TASK REQUIREMENTS> An exact copy of every record is needed, with all pictures omitted.

┄┄┄┄┄┄┄┄┄┄┄┄┄┄┄┄┄┄┄┄

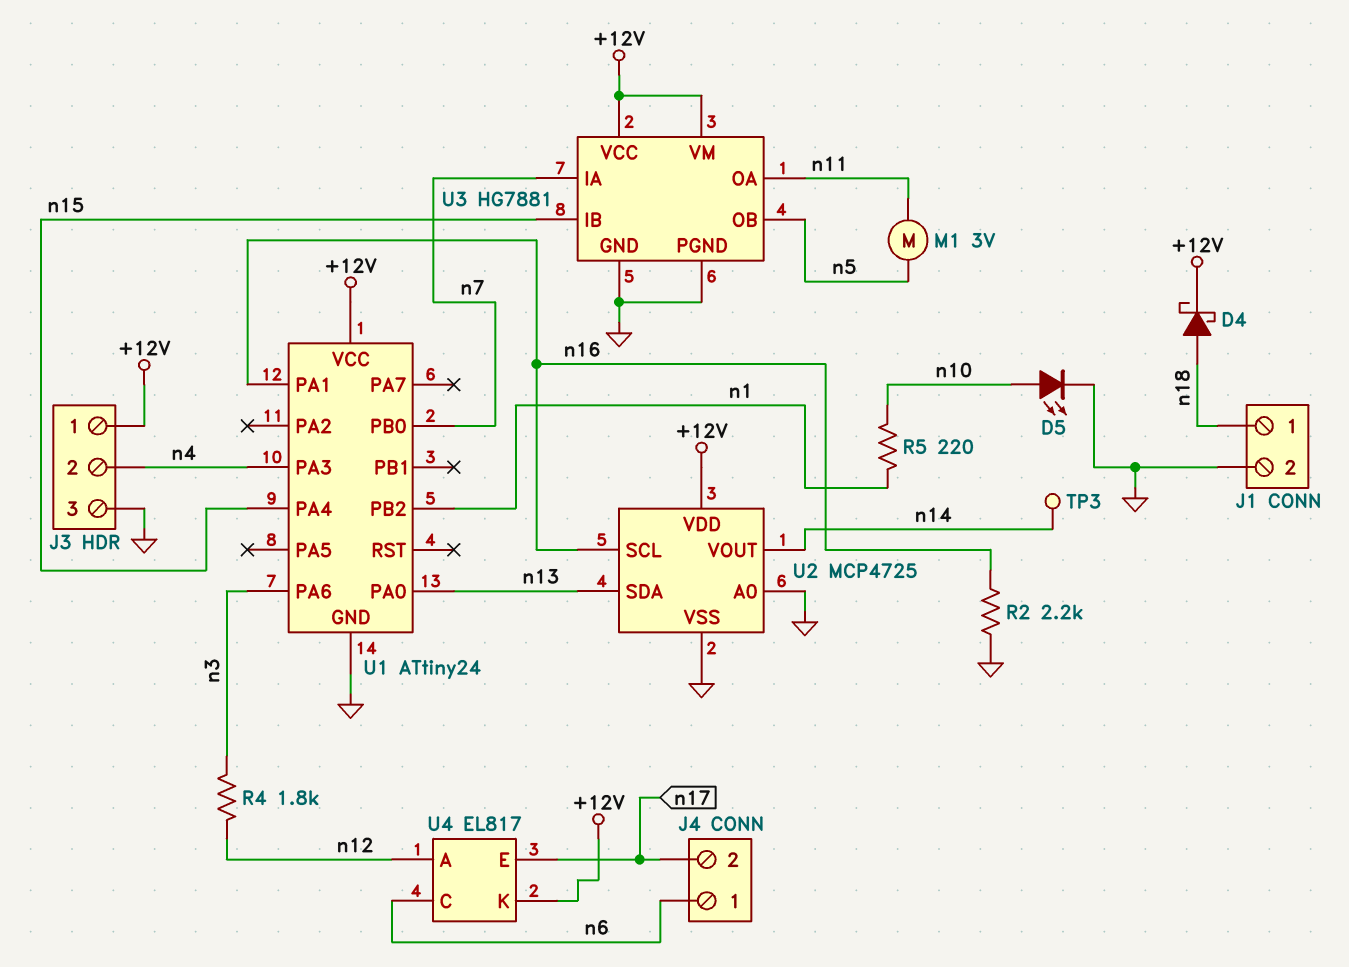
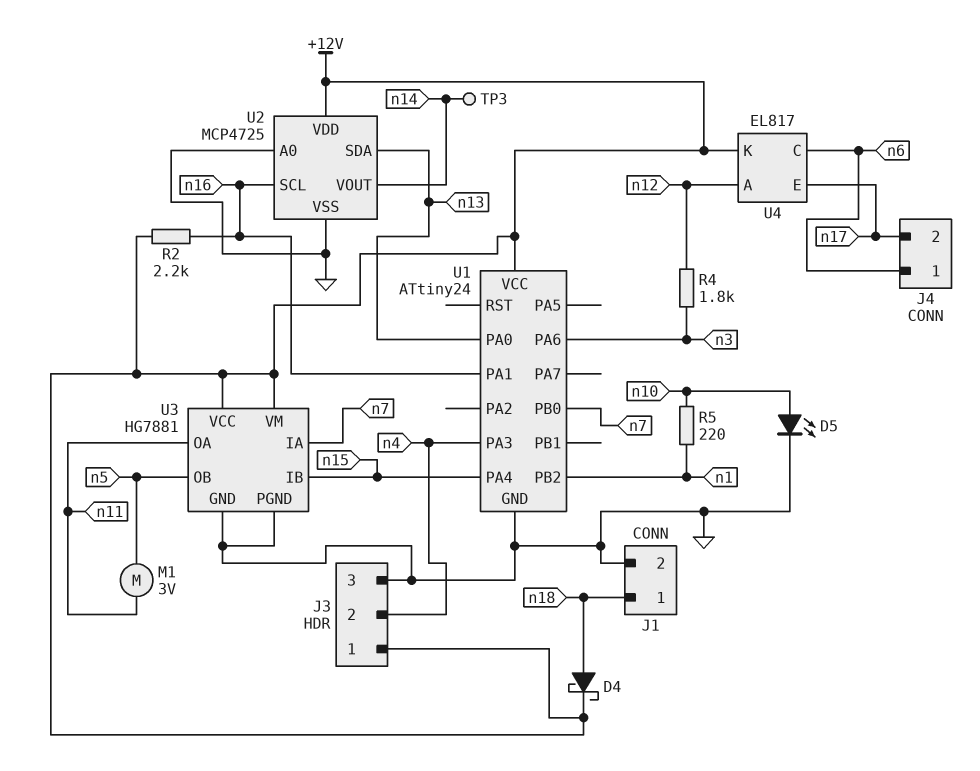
R2: 2.2k (GND, n16) -> 2.2k (+12V, n16)

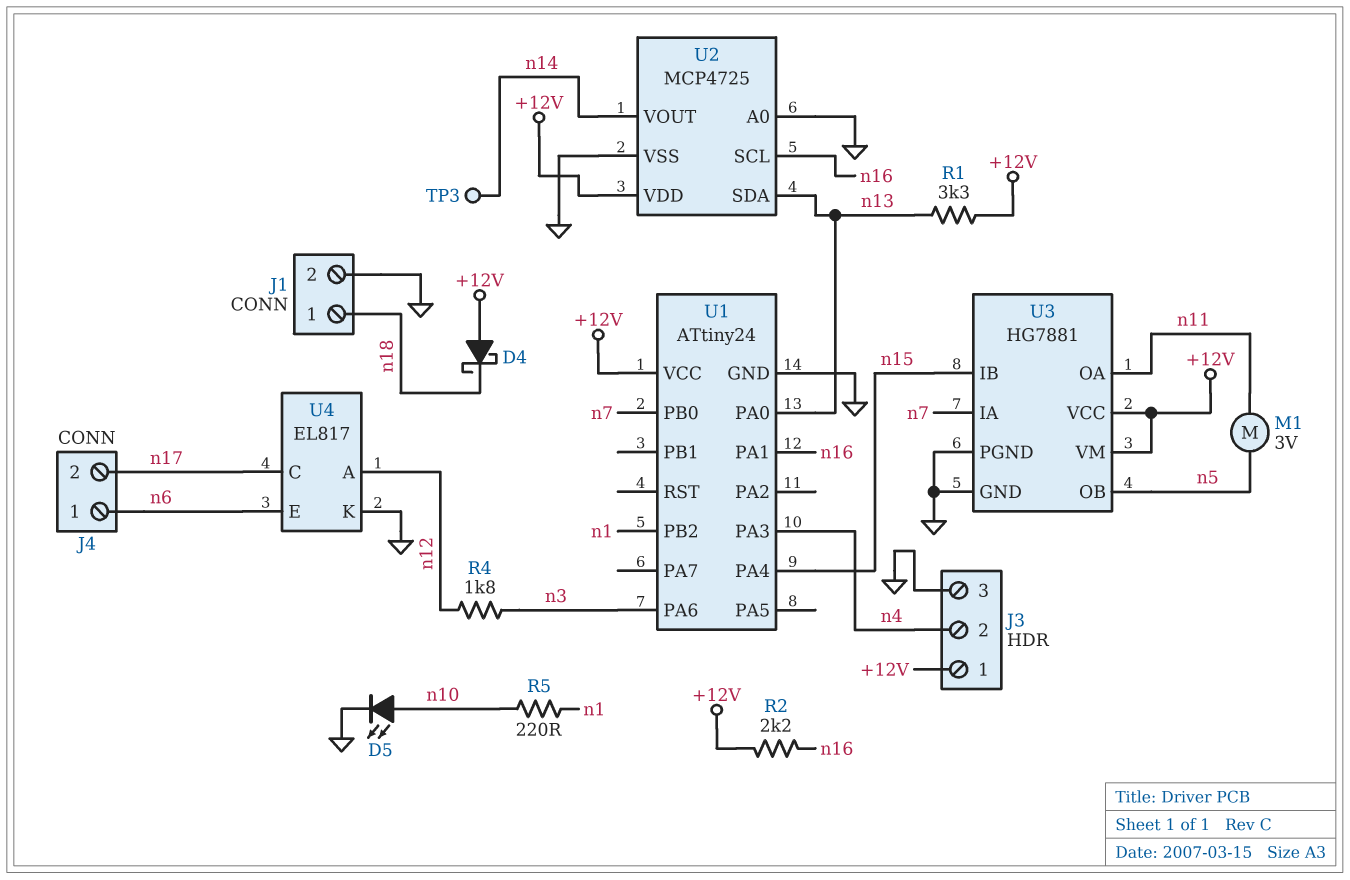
D4: schottky (A n18, K +12V) -> schottky (A +12V, K n18)
R1: none -> 3.3k (+12V, n13)
U4 pin C: n6 -> n17
U4 pin E: n17 -> n6
U4 pin K: +12V -> GND

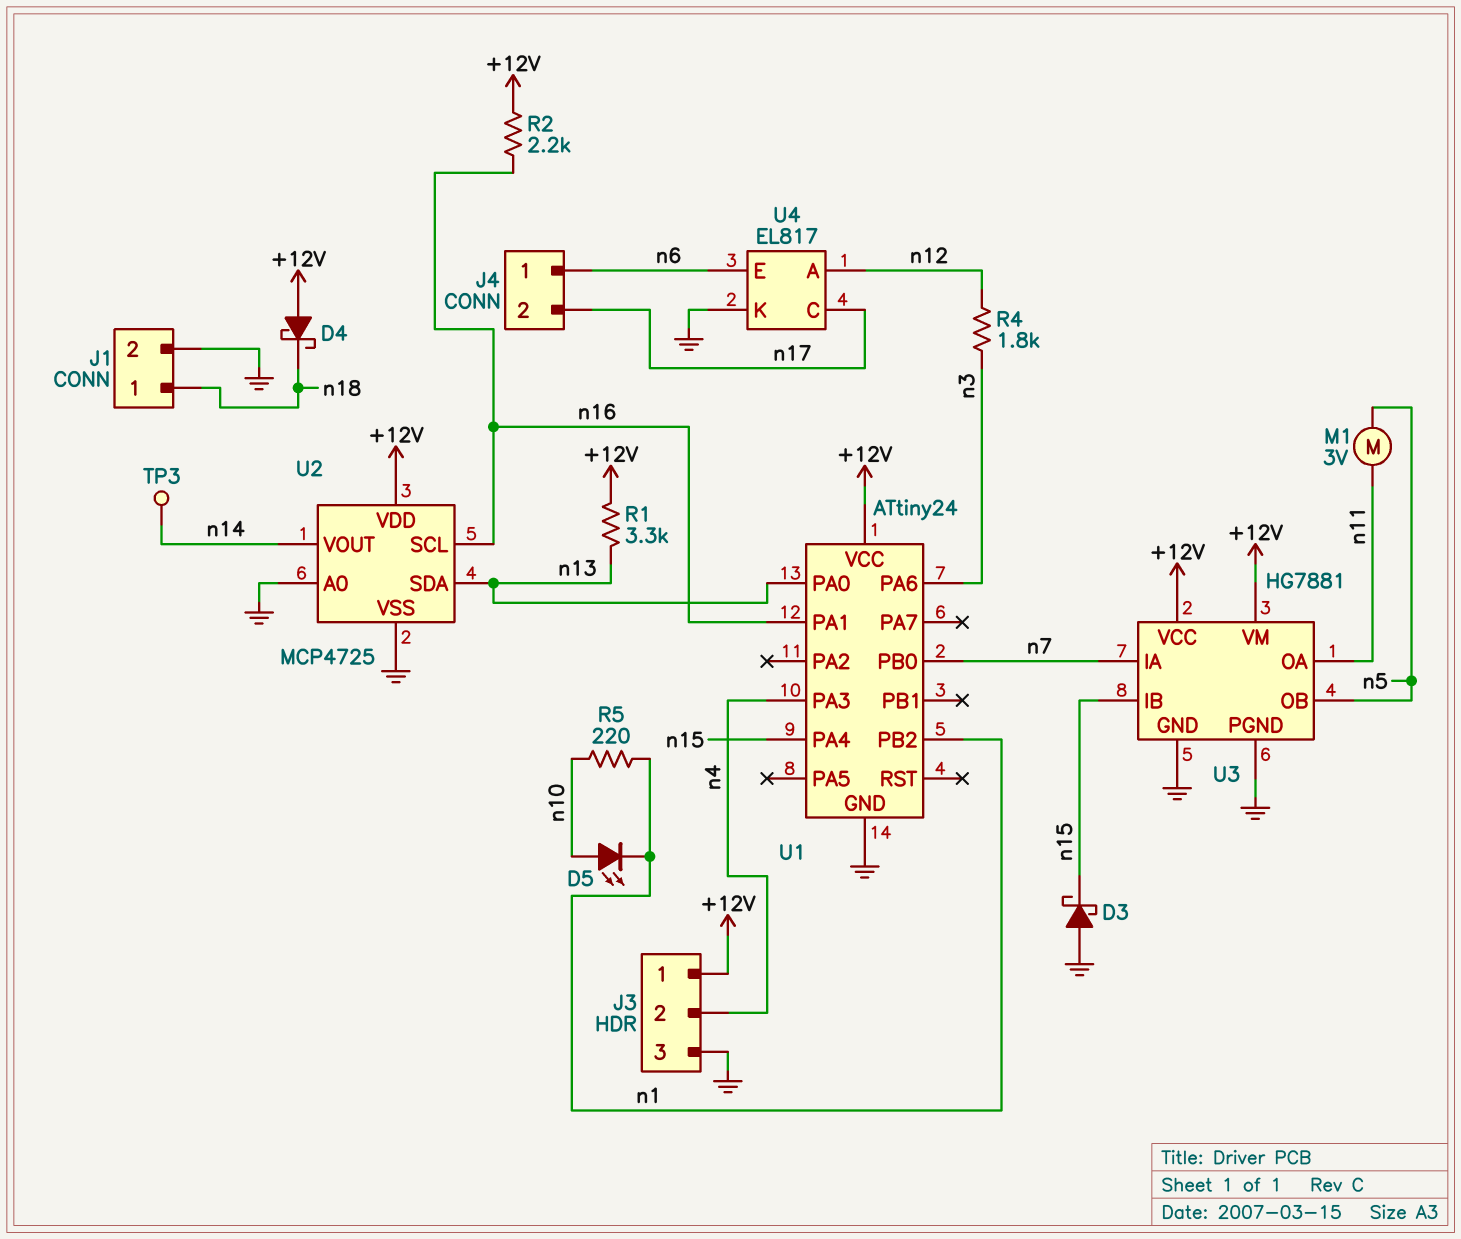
D3: none -> schottky (A GND, K n15)
D5: LED (A n10, K GND) -> LED (A n10, K n1)

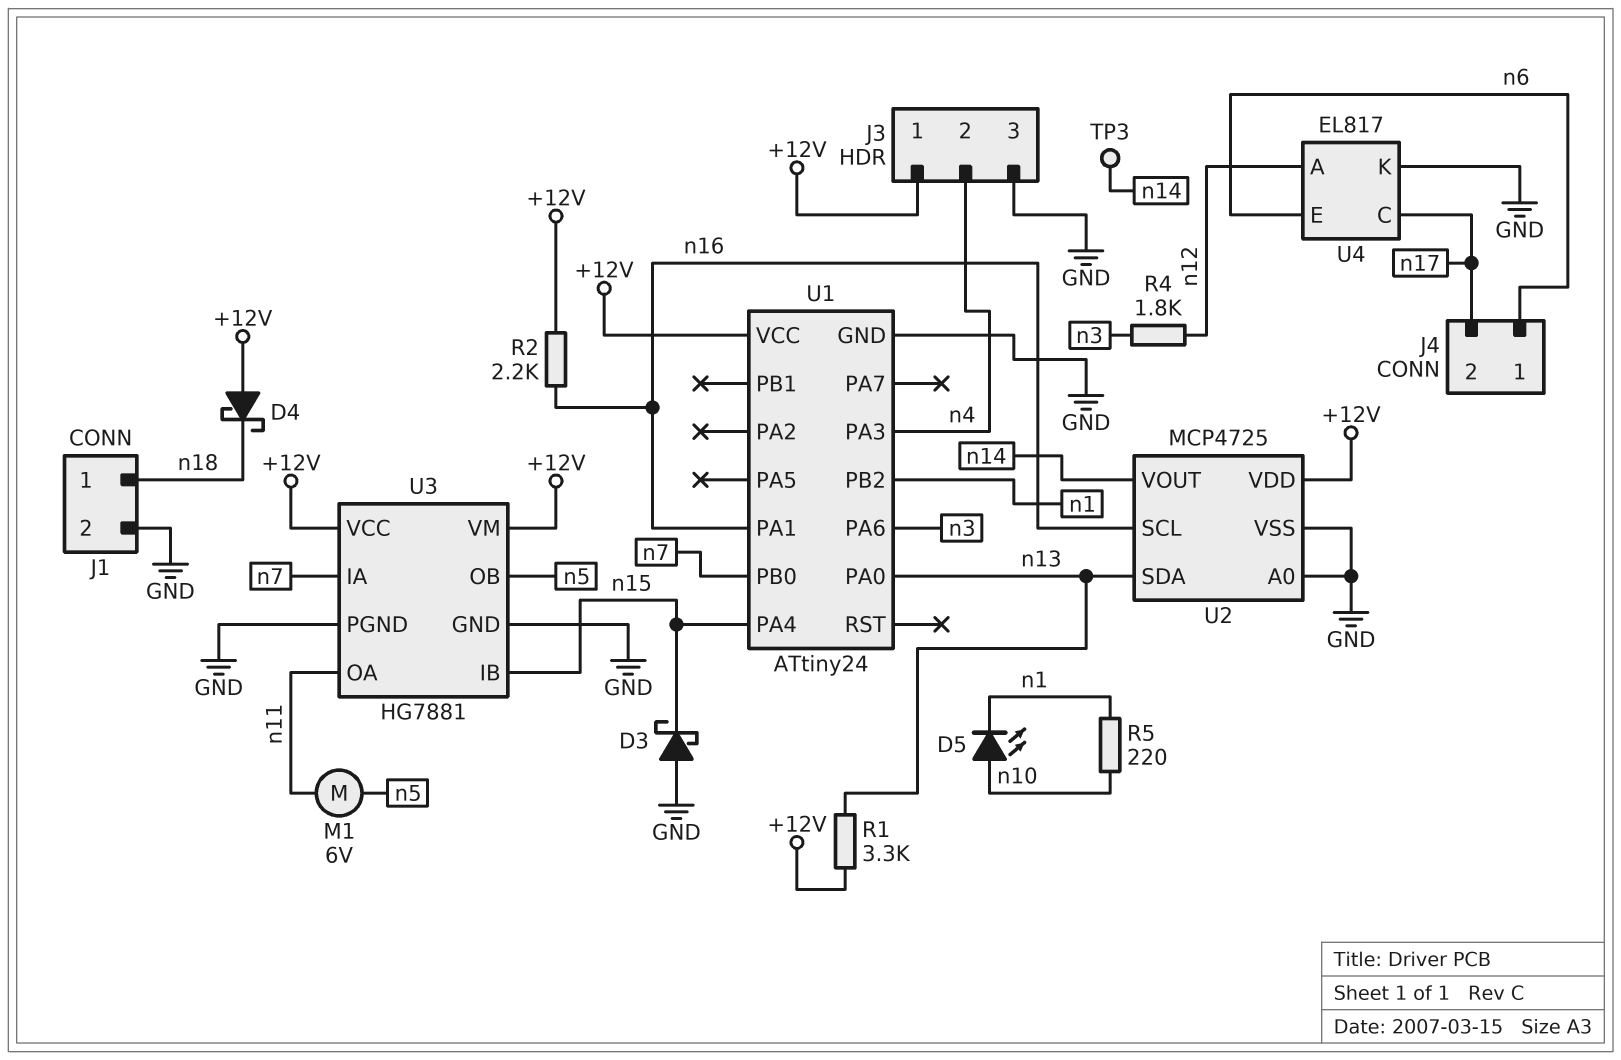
M1: motor 3V (n5, n11) -> motor 6V (n5, n11)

┄┄┄┄┄┄┄┄┄┄┄┄┄┄┄┄┄┄┄┄

RESULT OF THE TASK>
R2: 2.2k (GND, n16) -> 2.2k (+12V, n16)

D4: schottky (A n18, K +12V) -> schottky (A +12V, K n18)
R1: none -> 3.3k (+12V, n13)
U4 pin C: n6 -> n17
U4 pin E: n17 -> n6
U4 pin K: +12V -> GND

D3: none -> schottky (A GND, K n15)
D5: LED (A n10, K GND) -> LED (A n10, K n1)

M1: motor 3V (n5, n11) -> motor 6V (n5, n11)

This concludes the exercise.